[Before-and-after object listings]
==========

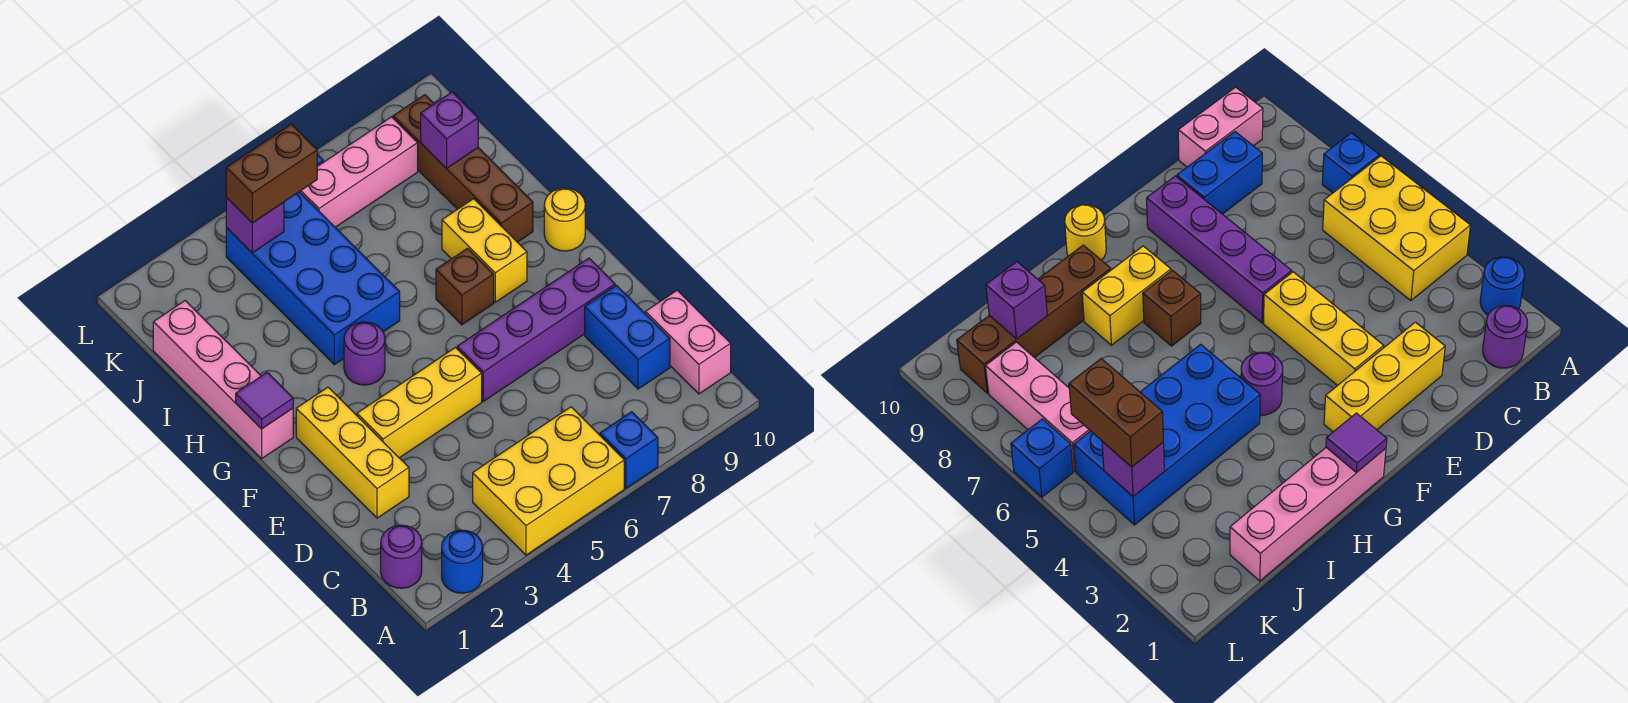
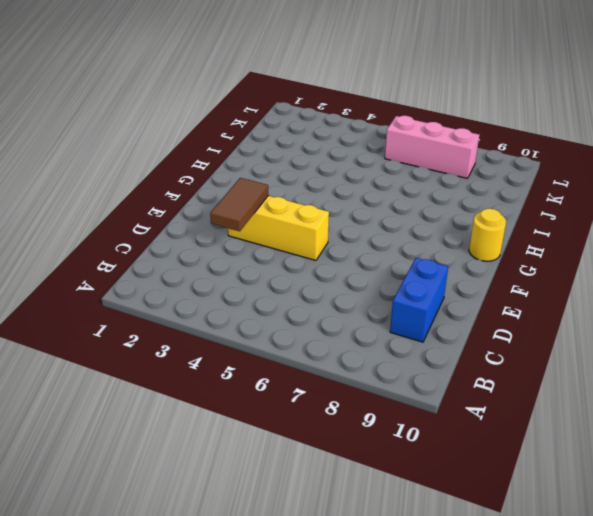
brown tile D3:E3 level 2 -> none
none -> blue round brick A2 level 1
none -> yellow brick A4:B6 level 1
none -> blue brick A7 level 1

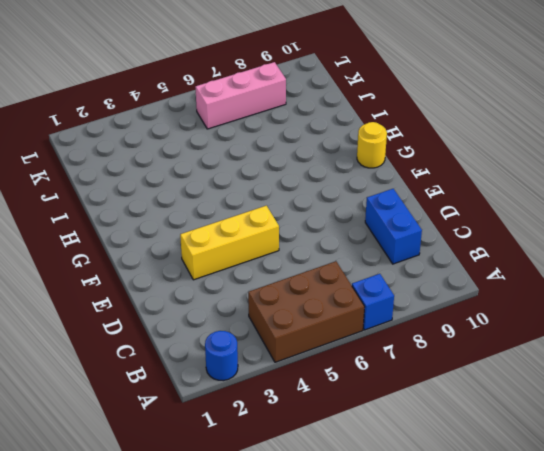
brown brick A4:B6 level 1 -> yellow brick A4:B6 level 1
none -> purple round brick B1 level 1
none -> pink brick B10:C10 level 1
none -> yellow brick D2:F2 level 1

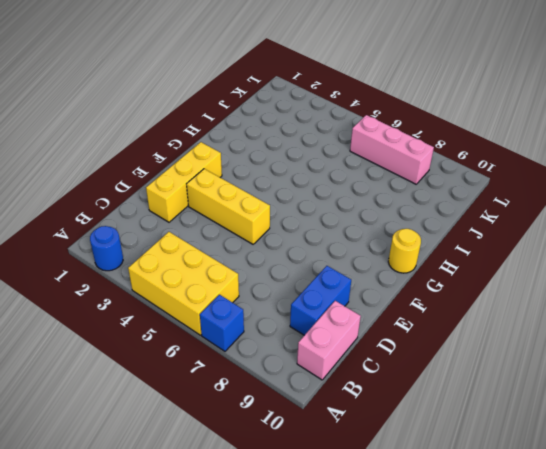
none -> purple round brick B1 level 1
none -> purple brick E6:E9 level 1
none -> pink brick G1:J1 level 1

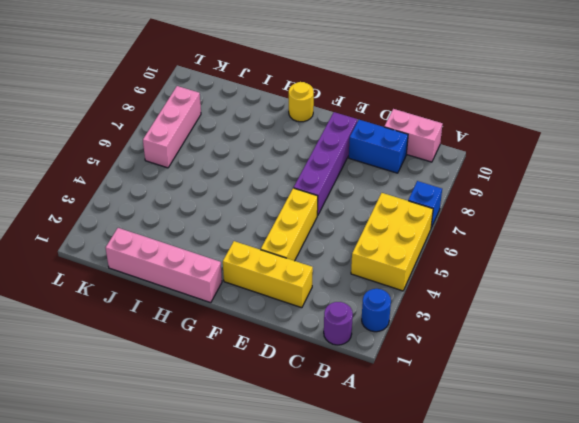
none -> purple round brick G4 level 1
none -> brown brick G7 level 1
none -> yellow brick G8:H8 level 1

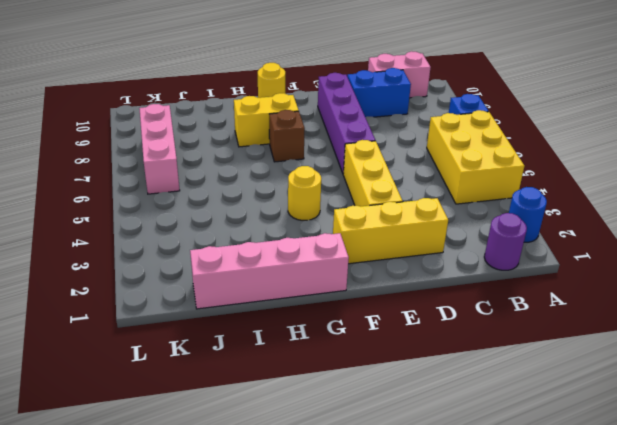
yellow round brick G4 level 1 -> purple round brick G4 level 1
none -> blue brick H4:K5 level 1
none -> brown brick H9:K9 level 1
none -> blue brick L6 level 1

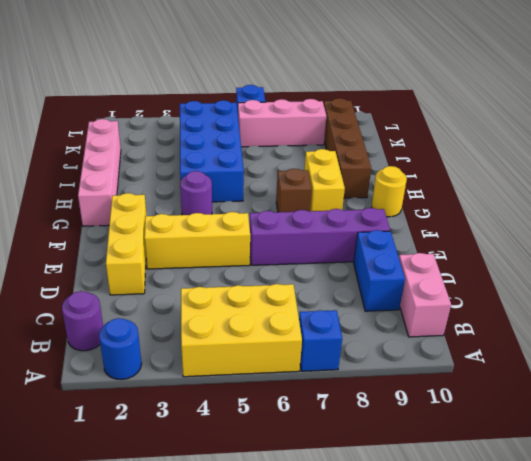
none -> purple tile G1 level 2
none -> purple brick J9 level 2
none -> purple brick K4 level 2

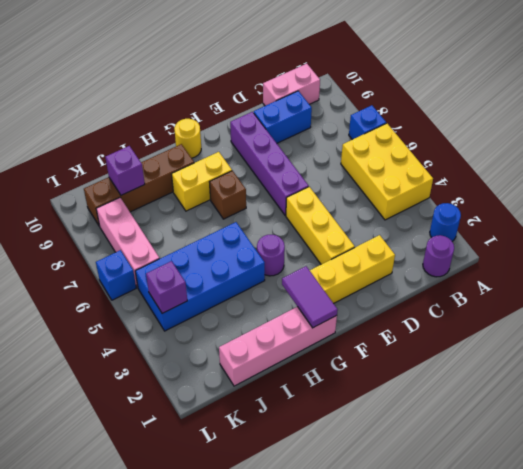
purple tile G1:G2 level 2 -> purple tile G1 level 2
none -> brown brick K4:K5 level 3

==========

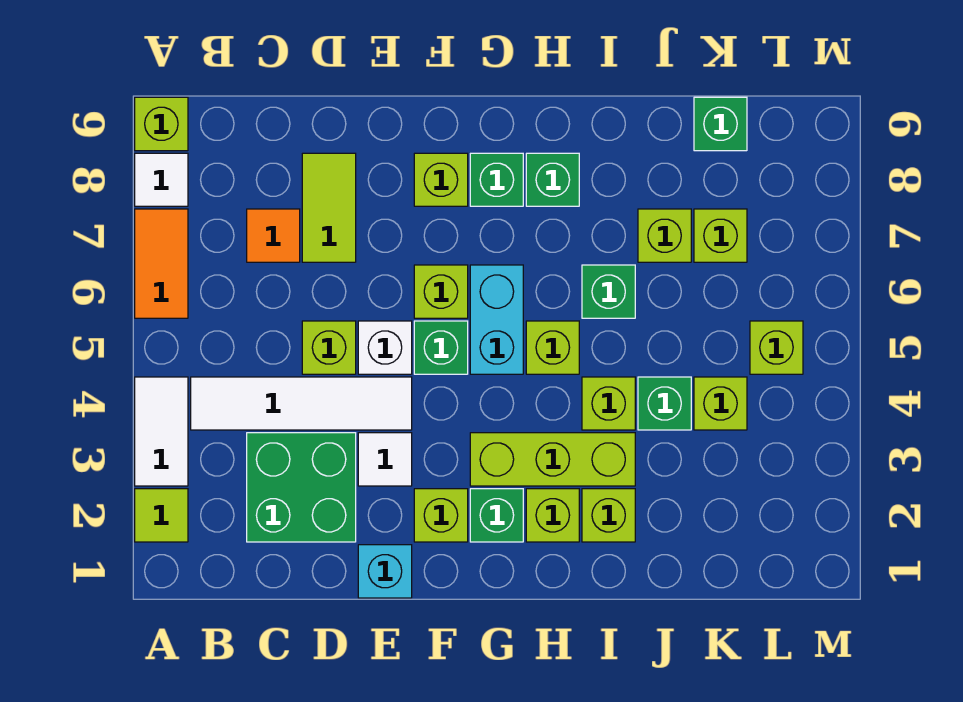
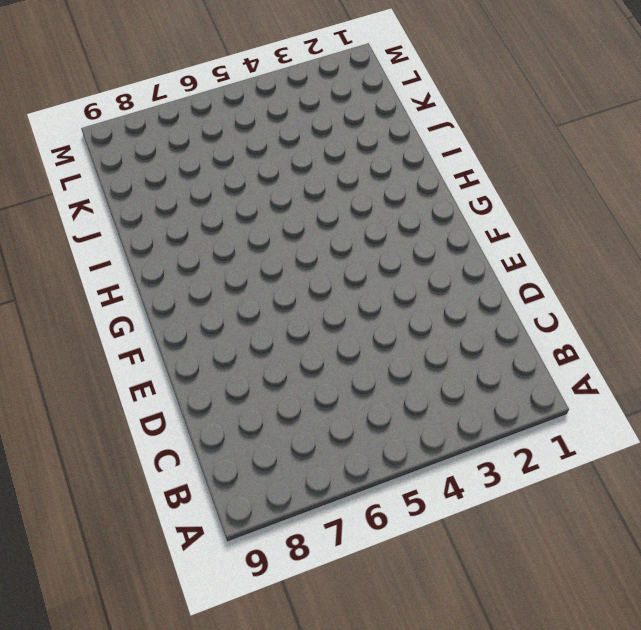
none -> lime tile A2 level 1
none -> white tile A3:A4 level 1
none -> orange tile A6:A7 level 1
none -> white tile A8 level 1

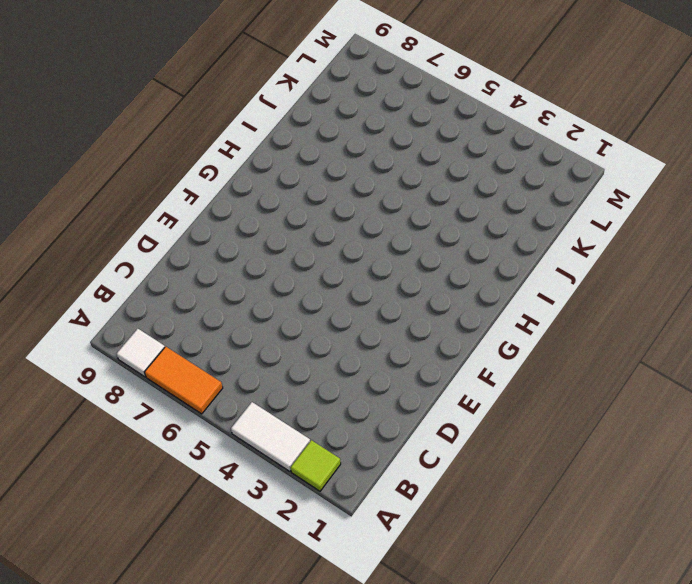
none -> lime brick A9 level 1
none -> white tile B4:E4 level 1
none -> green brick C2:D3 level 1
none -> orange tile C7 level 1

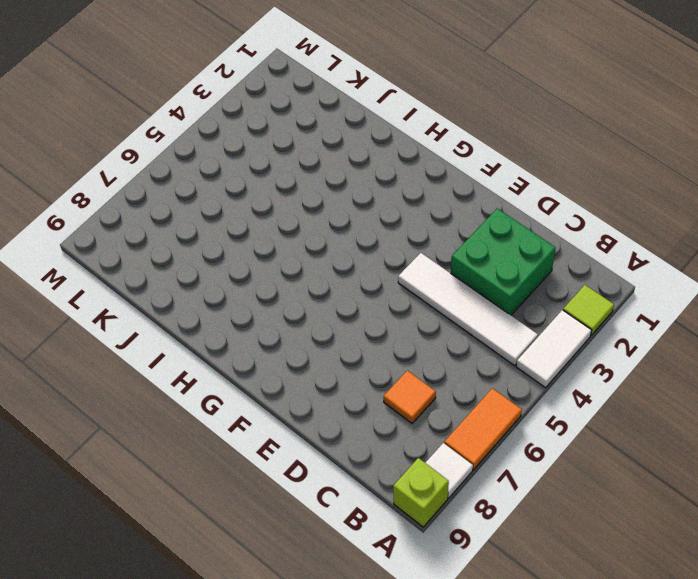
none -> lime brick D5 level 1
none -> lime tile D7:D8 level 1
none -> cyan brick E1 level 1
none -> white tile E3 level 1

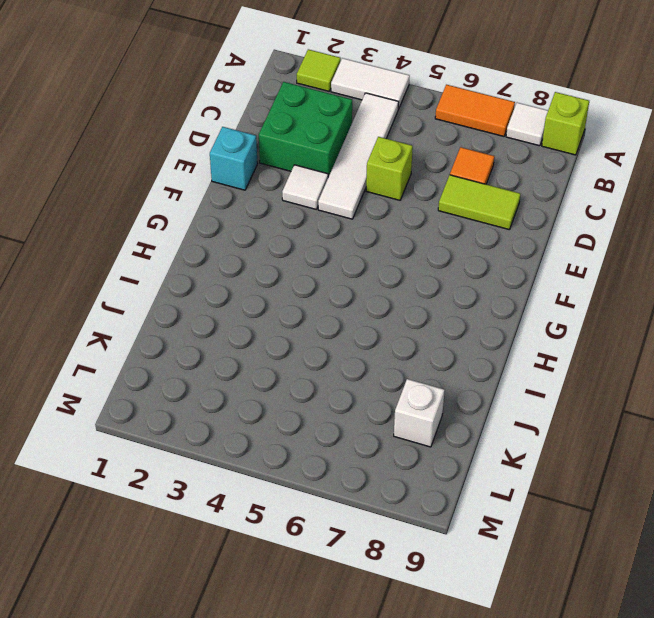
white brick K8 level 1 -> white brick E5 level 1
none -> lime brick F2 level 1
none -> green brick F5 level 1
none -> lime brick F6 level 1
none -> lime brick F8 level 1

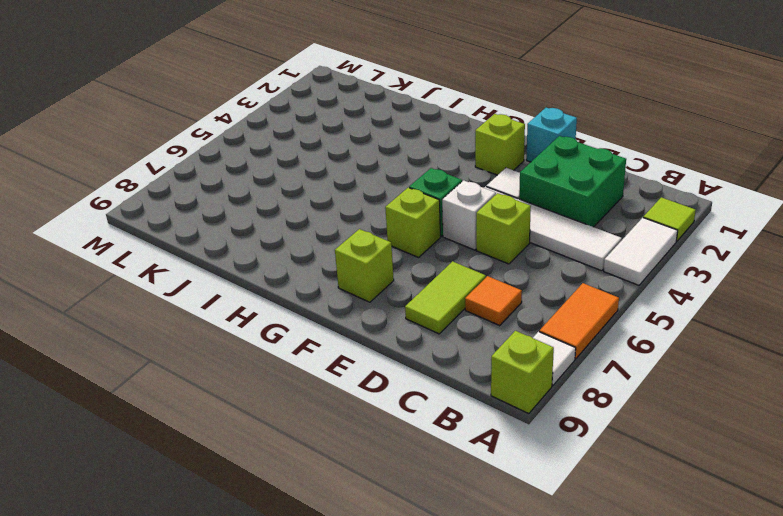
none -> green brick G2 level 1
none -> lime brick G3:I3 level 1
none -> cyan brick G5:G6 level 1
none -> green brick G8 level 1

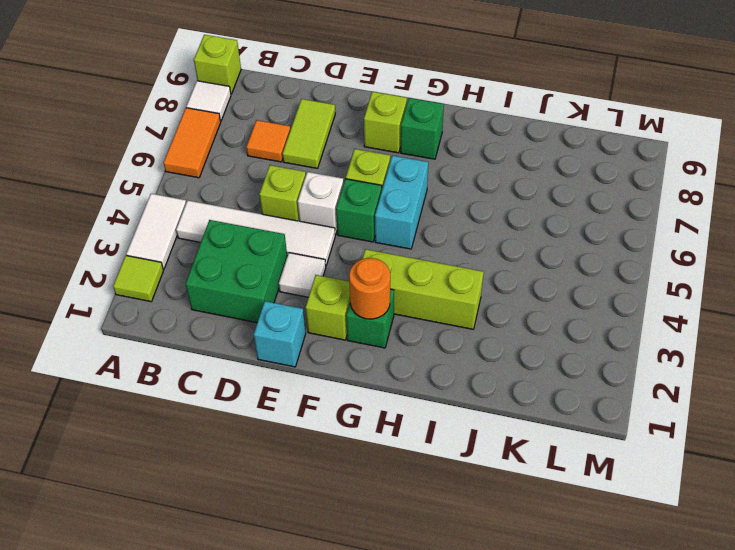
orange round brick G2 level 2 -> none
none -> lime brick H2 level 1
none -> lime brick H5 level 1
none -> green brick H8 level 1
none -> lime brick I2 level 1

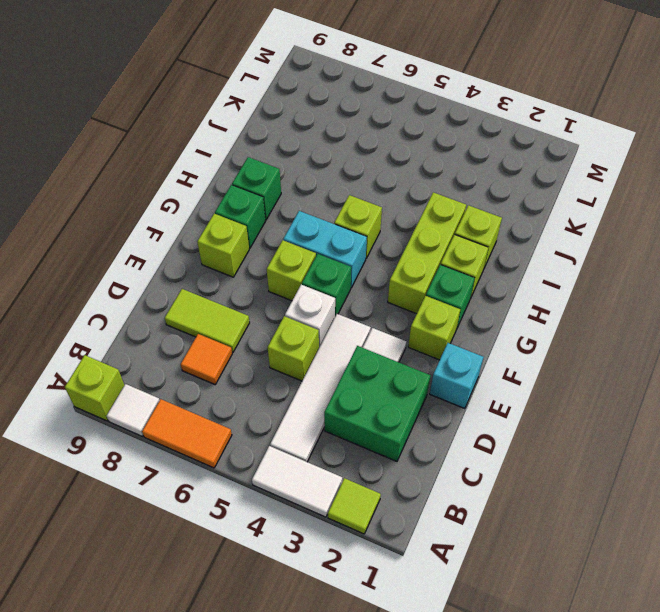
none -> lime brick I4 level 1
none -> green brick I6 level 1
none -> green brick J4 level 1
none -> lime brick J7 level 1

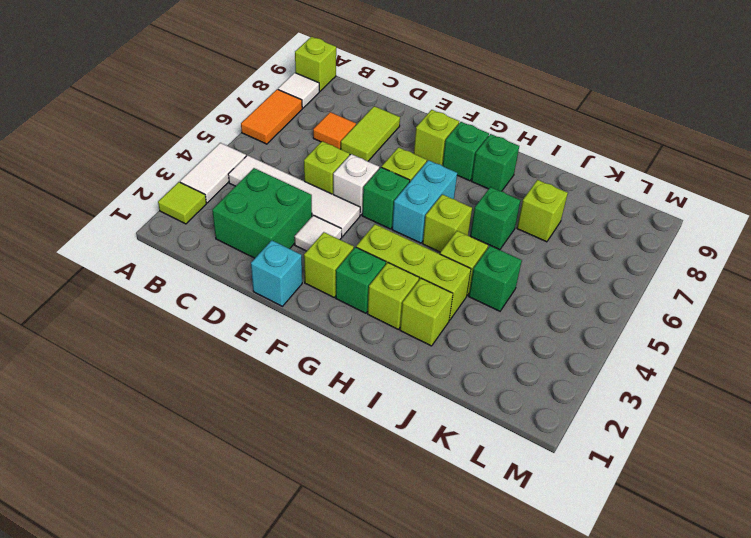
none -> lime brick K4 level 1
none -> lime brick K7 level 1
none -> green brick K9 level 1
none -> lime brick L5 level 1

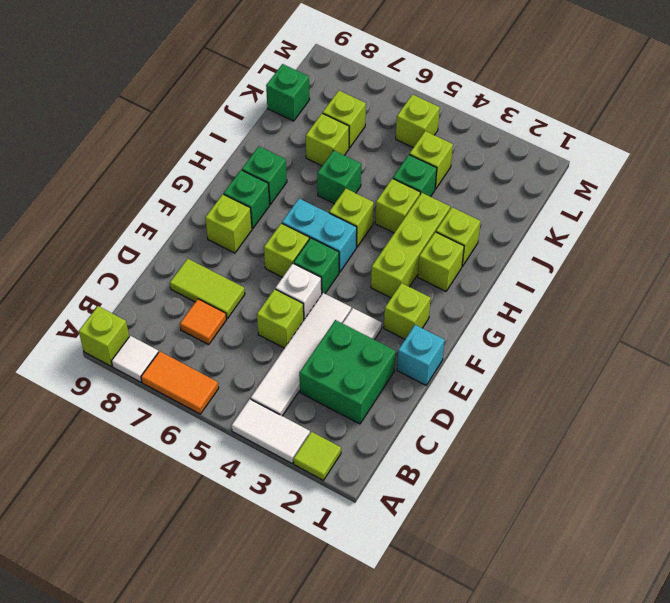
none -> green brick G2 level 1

==========

▶ WHAT IS REQUIRED: Beginning with the line above that contains "none -> white tile A8 level 1" and finishing with the line that contains "none -> lime brick F2 level 1", print those lines exactly and only. Skip all pictures.

▶ ANSWER TO THE PROBLEM:
none -> white tile A8 level 1

none -> lime brick A9 level 1
none -> white tile B4:E4 level 1
none -> green brick C2:D3 level 1
none -> orange tile C7 level 1

none -> lime brick D5 level 1
none -> lime tile D7:D8 level 1
none -> cyan brick E1 level 1
none -> white tile E3 level 1

white brick K8 level 1 -> white brick E5 level 1
none -> lime brick F2 level 1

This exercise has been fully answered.